Collected data entries
--------

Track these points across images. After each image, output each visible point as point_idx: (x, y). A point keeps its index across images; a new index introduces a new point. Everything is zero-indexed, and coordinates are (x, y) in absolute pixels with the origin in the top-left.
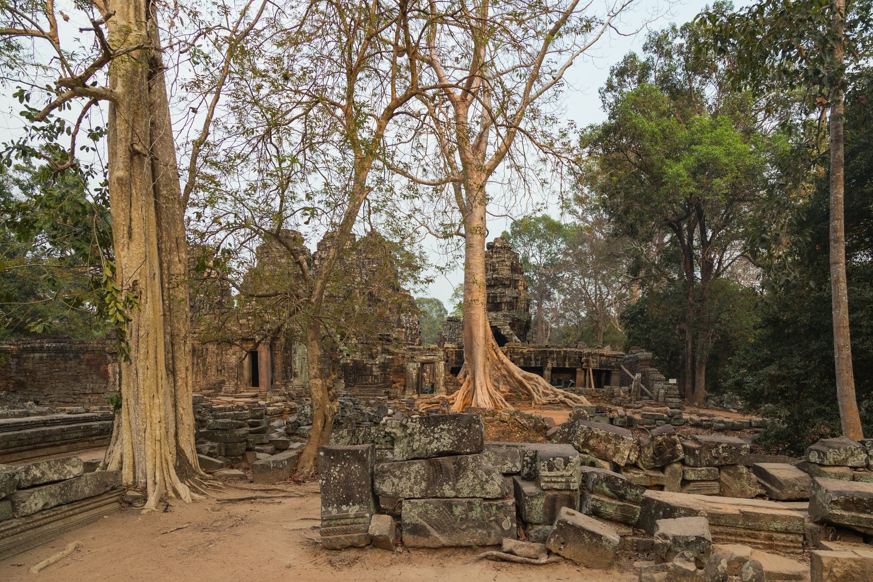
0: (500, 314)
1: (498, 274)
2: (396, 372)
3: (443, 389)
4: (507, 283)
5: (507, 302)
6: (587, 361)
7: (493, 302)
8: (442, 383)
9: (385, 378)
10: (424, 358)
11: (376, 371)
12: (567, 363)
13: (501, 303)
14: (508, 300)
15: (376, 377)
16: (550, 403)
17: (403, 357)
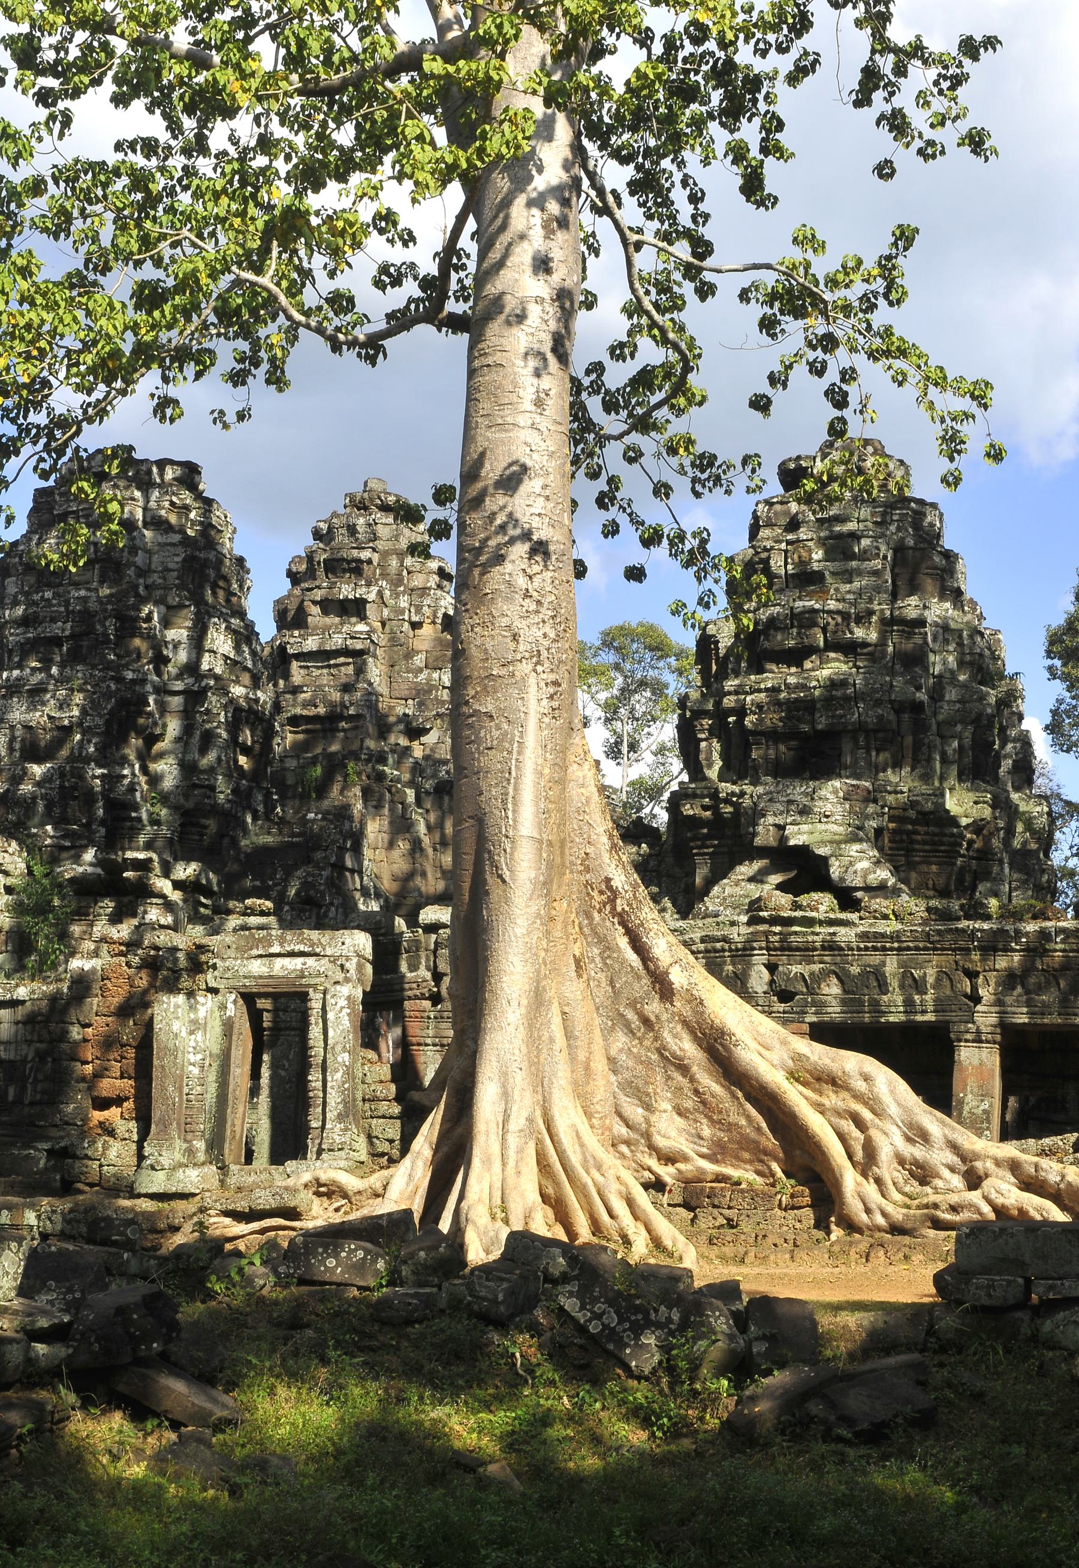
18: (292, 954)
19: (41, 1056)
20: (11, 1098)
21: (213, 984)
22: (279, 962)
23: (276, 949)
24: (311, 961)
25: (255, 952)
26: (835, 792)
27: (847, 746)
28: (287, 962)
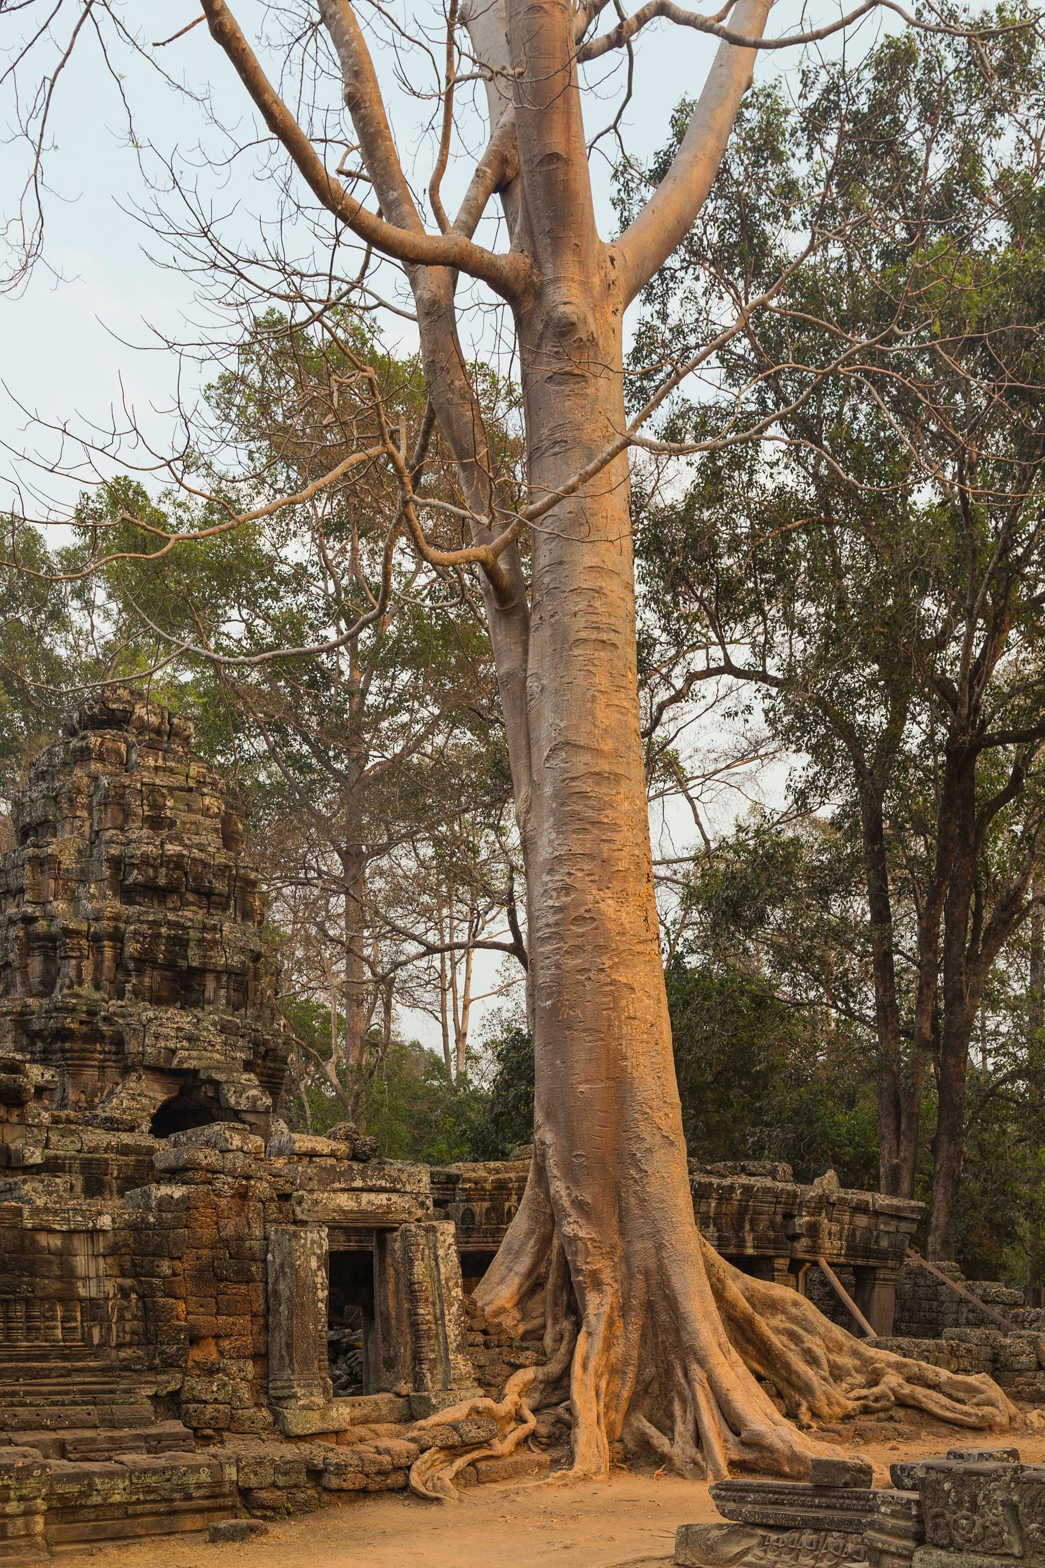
0: (210, 1018)
1: (178, 839)
2: (210, 1277)
3: (461, 1364)
4: (220, 886)
5: (229, 971)
6: (813, 1230)
7: (170, 965)
8: (452, 1331)
9: (149, 1312)
10: (345, 1201)
11: (94, 1275)
12: (749, 1238)
13: (201, 972)
14: (236, 960)
15: (93, 1308)
16: (866, 1410)
17: (242, 1195)
18: (370, 1190)
19: (124, 1292)
20: (96, 1341)
21: (300, 1216)
22: (365, 1197)
23: (358, 1183)
24: (394, 1197)
25: (337, 1185)
26: (214, 1024)
27: (210, 984)
28: (372, 1196)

--------

▸ WHAT THE TASK ASKS
Render the lines above as a Markdown table with the columns "No." and "Line", numbering the rows and skipping any blank lines. Leave out the picture lines.

▸ RESPONSE TO THE TASK
| No. | Line |
|---|---|
| 1 | Track these points across images. After each image, output each visible point as point_idx: (x, y). A point keeps its index across images; a new index introduces a new point. Everything is zero-indexed, and coordinates are (x, y) in absolute pixels with the origin in the top-left. |
| 2 | 0: (500, 314) |
| 3 | 1: (498, 274) |
| 4 | 2: (396, 372) |
| 5 | 3: (443, 389) |
| 6 | 4: (507, 283) |
| 7 | 5: (507, 302) |
| 8 | 6: (587, 361) |
| 9 | 7: (493, 302) |
| 10 | 8: (442, 383) |
| 11 | 9: (385, 378) |
| 12 | 10: (424, 358) |
| 13 | 11: (376, 371) |
| 14 | 12: (567, 363) |
| 15 | 13: (501, 303) |
| 16 | 14: (508, 300) |
| 17 | 15: (376, 377) |
| 18 | 16: (550, 403) |
| 19 | 17: (403, 357) |
| 20 | 18: (292, 954) |
| 21 | 19: (41, 1056) |
| 22 | 20: (11, 1098) |
| 23 | 21: (213, 984) |
| 24 | 22: (279, 962) |
| 25 | 23: (276, 949) |
| 26 | 24: (311, 961) |
| 27 | 25: (255, 952) |
| 28 | 26: (835, 792) |
| 29 | 27: (847, 746) |
| 30 | 28: (287, 962) |
| 31 | 0: (210, 1018) |
| 32 | 1: (178, 839) |
| 33 | 2: (210, 1277) |
| 34 | 3: (461, 1364) |
| 35 | 4: (220, 886) |
| 36 | 5: (229, 971) |
| 37 | 6: (813, 1230) |
| 38 | 7: (170, 965) |
| 39 | 8: (452, 1331) |
| 40 | 9: (149, 1312) |
| 41 | 10: (345, 1201) |
| 42 | 11: (94, 1275) |
| 43 | 12: (749, 1238) |
| 44 | 13: (201, 972) |
| 45 | 14: (236, 960) |
| 46 | 15: (93, 1308) |
| 47 | 16: (866, 1410) |
| 48 | 17: (242, 1195) |
| 49 | 18: (370, 1190) |
| 50 | 19: (124, 1292) |
| 51 | 20: (96, 1341) |
| 52 | 21: (300, 1216) |
| 53 | 22: (365, 1197) |
| 54 | 23: (358, 1183) |
| 55 | 24: (394, 1197) |
| 56 | 25: (337, 1185) |
| 57 | 26: (214, 1024) |
| 58 | 27: (210, 984) |
| 59 | 28: (372, 1196) |